'''

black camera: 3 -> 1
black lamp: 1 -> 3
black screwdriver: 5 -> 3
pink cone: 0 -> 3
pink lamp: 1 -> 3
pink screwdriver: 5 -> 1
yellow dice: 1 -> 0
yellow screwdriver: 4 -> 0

'''

(WORK INSTRUCTIONS):
Could you retype all of the entries exactly, leaving none out?

(PROBLEM SOLUTION):
black camera: 3 -> 1
black lamp: 1 -> 3
black screwdriver: 5 -> 3
pink cone: 0 -> 3
pink lamp: 1 -> 3
pink screwdriver: 5 -> 1
yellow dice: 1 -> 0
yellow screwdriver: 4 -> 0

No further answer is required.